▶ TASK INSTRUCTIONS
Beginning with the first line, please repeat the entries exactly and end on the line that contains "yellow carrot: 6 -> 3".
------------------------------------------------------------------------
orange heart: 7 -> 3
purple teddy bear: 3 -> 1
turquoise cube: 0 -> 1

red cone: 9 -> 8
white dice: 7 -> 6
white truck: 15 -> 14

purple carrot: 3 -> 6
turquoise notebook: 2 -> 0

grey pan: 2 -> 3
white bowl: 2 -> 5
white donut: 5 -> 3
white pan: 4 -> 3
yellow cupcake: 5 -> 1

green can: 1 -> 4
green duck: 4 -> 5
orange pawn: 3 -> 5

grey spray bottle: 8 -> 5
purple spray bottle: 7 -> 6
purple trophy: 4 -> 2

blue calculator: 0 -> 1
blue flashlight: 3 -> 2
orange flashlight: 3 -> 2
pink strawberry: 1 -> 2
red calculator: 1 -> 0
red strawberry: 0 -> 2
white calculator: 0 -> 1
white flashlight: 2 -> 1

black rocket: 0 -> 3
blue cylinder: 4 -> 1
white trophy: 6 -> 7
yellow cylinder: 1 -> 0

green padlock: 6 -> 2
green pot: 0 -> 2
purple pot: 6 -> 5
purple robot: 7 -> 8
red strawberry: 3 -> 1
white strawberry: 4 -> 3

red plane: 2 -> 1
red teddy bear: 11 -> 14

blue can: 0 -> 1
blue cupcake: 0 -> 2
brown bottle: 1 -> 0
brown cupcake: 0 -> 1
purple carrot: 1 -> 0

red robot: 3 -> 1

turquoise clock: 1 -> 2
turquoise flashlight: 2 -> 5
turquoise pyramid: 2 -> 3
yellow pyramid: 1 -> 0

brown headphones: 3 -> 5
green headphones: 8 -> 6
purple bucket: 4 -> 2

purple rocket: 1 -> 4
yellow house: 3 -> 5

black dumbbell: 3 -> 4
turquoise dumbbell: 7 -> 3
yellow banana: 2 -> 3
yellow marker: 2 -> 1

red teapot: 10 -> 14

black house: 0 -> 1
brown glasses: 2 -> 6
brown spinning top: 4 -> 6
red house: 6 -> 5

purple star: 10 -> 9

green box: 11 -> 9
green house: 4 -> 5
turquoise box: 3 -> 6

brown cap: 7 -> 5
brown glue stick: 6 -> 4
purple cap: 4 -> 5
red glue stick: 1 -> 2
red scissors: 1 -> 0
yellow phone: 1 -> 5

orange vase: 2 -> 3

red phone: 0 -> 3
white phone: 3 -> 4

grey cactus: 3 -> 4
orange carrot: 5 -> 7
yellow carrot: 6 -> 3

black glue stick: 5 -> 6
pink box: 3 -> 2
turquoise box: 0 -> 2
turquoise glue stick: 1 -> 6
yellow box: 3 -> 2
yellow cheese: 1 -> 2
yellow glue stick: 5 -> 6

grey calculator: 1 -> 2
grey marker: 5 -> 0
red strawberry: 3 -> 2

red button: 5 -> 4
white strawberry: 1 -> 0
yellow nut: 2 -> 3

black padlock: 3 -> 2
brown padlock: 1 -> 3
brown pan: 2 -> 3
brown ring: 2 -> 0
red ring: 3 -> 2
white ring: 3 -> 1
------------------------------------------------------------------------
▶ ANSWER SECTION
orange heart: 7 -> 3
purple teddy bear: 3 -> 1
turquoise cube: 0 -> 1

red cone: 9 -> 8
white dice: 7 -> 6
white truck: 15 -> 14

purple carrot: 3 -> 6
turquoise notebook: 2 -> 0

grey pan: 2 -> 3
white bowl: 2 -> 5
white donut: 5 -> 3
white pan: 4 -> 3
yellow cupcake: 5 -> 1

green can: 1 -> 4
green duck: 4 -> 5
orange pawn: 3 -> 5

grey spray bottle: 8 -> 5
purple spray bottle: 7 -> 6
purple trophy: 4 -> 2

blue calculator: 0 -> 1
blue flashlight: 3 -> 2
orange flashlight: 3 -> 2
pink strawberry: 1 -> 2
red calculator: 1 -> 0
red strawberry: 0 -> 2
white calculator: 0 -> 1
white flashlight: 2 -> 1

black rocket: 0 -> 3
blue cylinder: 4 -> 1
white trophy: 6 -> 7
yellow cylinder: 1 -> 0

green padlock: 6 -> 2
green pot: 0 -> 2
purple pot: 6 -> 5
purple robot: 7 -> 8
red strawberry: 3 -> 1
white strawberry: 4 -> 3

red plane: 2 -> 1
red teddy bear: 11 -> 14

blue can: 0 -> 1
blue cupcake: 0 -> 2
brown bottle: 1 -> 0
brown cupcake: 0 -> 1
purple carrot: 1 -> 0

red robot: 3 -> 1

turquoise clock: 1 -> 2
turquoise flashlight: 2 -> 5
turquoise pyramid: 2 -> 3
yellow pyramid: 1 -> 0

brown headphones: 3 -> 5
green headphones: 8 -> 6
purple bucket: 4 -> 2

purple rocket: 1 -> 4
yellow house: 3 -> 5

black dumbbell: 3 -> 4
turquoise dumbbell: 7 -> 3
yellow banana: 2 -> 3
yellow marker: 2 -> 1

red teapot: 10 -> 14

black house: 0 -> 1
brown glasses: 2 -> 6
brown spinning top: 4 -> 6
red house: 6 -> 5

purple star: 10 -> 9

green box: 11 -> 9
green house: 4 -> 5
turquoise box: 3 -> 6

brown cap: 7 -> 5
brown glue stick: 6 -> 4
purple cap: 4 -> 5
red glue stick: 1 -> 2
red scissors: 1 -> 0
yellow phone: 1 -> 5

orange vase: 2 -> 3

red phone: 0 -> 3
white phone: 3 -> 4

grey cactus: 3 -> 4
orange carrot: 5 -> 7
yellow carrot: 6 -> 3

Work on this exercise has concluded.